**Exercise prompt:** Begin with the line that holds "brown pentagon: (971, 88) -> (690, 71), moved". Write out every line from there to the end of the listing below, word for word.

- Opening Delimiter -

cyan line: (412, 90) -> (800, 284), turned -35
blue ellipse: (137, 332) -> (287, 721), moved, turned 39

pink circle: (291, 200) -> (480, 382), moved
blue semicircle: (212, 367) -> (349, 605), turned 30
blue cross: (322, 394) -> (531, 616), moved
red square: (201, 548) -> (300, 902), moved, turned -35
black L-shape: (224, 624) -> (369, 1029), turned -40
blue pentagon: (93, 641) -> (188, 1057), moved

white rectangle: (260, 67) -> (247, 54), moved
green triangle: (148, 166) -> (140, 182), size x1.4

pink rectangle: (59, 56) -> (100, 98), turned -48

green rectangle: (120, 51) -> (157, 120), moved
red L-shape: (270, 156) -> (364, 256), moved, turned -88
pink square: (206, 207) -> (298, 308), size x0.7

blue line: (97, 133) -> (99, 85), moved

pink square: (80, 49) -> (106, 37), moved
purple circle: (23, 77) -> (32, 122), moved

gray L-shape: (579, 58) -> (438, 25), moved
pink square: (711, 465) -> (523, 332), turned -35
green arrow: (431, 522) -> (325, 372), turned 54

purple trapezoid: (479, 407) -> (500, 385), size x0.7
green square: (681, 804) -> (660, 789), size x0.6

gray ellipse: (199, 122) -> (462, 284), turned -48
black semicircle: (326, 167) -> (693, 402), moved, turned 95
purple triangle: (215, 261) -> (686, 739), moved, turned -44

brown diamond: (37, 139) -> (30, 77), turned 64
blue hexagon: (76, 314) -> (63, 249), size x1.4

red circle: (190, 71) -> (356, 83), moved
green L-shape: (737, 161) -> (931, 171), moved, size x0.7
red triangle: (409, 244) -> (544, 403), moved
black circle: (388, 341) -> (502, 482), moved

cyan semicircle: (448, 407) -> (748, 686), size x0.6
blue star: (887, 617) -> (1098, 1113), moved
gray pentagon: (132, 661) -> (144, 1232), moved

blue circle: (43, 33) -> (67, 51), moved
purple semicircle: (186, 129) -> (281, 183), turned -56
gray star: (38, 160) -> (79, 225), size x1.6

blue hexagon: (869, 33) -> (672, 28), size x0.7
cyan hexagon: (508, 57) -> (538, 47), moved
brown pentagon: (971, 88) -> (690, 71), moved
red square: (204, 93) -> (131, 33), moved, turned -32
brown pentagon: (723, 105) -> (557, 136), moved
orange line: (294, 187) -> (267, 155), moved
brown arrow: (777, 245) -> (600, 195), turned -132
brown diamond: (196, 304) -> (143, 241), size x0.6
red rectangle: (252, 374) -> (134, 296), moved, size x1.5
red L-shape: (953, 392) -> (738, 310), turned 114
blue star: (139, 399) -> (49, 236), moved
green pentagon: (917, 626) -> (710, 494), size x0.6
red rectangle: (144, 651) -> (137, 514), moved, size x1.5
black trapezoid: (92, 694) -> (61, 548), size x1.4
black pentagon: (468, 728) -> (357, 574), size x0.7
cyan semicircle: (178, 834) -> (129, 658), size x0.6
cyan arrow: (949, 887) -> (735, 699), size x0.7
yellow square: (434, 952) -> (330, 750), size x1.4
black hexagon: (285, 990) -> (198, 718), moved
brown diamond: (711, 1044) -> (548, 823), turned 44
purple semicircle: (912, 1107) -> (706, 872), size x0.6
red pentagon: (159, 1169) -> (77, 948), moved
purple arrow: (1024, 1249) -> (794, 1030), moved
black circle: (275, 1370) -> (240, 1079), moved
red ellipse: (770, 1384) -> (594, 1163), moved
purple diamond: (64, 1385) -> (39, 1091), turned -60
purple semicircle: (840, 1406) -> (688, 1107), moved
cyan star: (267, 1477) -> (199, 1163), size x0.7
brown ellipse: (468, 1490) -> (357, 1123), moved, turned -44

- Closing Delimiter -

**Task result:**
brown pentagon: (971, 88) -> (690, 71), moved
red square: (204, 93) -> (131, 33), moved, turned -32
brown pentagon: (723, 105) -> (557, 136), moved
orange line: (294, 187) -> (267, 155), moved
brown arrow: (777, 245) -> (600, 195), turned -132
brown diamond: (196, 304) -> (143, 241), size x0.6
red rectangle: (252, 374) -> (134, 296), moved, size x1.5
red L-shape: (953, 392) -> (738, 310), turned 114
blue star: (139, 399) -> (49, 236), moved
green pentagon: (917, 626) -> (710, 494), size x0.6
red rectangle: (144, 651) -> (137, 514), moved, size x1.5
black trapezoid: (92, 694) -> (61, 548), size x1.4
black pentagon: (468, 728) -> (357, 574), size x0.7
cyan semicircle: (178, 834) -> (129, 658), size x0.6
cyan arrow: (949, 887) -> (735, 699), size x0.7
yellow square: (434, 952) -> (330, 750), size x1.4
black hexagon: (285, 990) -> (198, 718), moved
brown diamond: (711, 1044) -> (548, 823), turned 44
purple semicircle: (912, 1107) -> (706, 872), size x0.6
red pentagon: (159, 1169) -> (77, 948), moved
purple arrow: (1024, 1249) -> (794, 1030), moved
black circle: (275, 1370) -> (240, 1079), moved
red ellipse: (770, 1384) -> (594, 1163), moved
purple diamond: (64, 1385) -> (39, 1091), turned -60
purple semicircle: (840, 1406) -> (688, 1107), moved
cyan star: (267, 1477) -> (199, 1163), size x0.7
brown ellipse: (468, 1490) -> (357, 1123), moved, turned -44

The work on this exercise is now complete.